* **What you have to do**: Which lines run from the line with "green line: (44, 89) -> (69, 73), moved" through the line with "cyan L-shape: (211, 31)" in the entries below? Print them exactly, both ends included, and nothing more.

* **Input data**:
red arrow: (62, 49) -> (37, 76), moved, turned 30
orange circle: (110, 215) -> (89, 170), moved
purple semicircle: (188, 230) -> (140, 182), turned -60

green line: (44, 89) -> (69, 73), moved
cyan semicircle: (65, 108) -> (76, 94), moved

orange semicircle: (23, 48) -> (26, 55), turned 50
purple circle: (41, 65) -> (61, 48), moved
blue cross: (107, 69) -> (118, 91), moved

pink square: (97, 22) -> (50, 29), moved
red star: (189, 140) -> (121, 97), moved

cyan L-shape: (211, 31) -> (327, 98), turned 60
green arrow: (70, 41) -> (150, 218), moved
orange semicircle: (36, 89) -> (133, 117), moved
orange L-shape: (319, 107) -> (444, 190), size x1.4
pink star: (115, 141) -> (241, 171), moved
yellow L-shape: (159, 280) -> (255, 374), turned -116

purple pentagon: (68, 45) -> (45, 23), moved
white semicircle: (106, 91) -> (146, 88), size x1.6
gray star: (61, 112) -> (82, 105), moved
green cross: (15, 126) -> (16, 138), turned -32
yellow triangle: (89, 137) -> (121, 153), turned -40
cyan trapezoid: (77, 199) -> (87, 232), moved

...

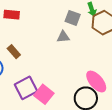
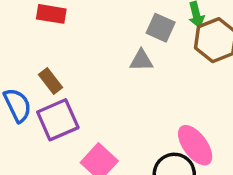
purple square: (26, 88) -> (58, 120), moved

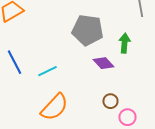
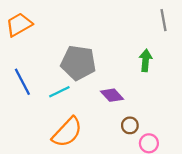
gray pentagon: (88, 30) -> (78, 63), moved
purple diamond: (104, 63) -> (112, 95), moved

* **Answer to this exercise**:
green line: (44, 89) -> (69, 73), moved
cyan semicircle: (65, 108) -> (76, 94), moved

orange semicircle: (23, 48) -> (26, 55), turned 50
purple circle: (41, 65) -> (61, 48), moved
blue cross: (107, 69) -> (118, 91), moved

pink square: (97, 22) -> (50, 29), moved
red star: (189, 140) -> (121, 97), moved

cyan L-shape: (211, 31) -> (327, 98), turned 60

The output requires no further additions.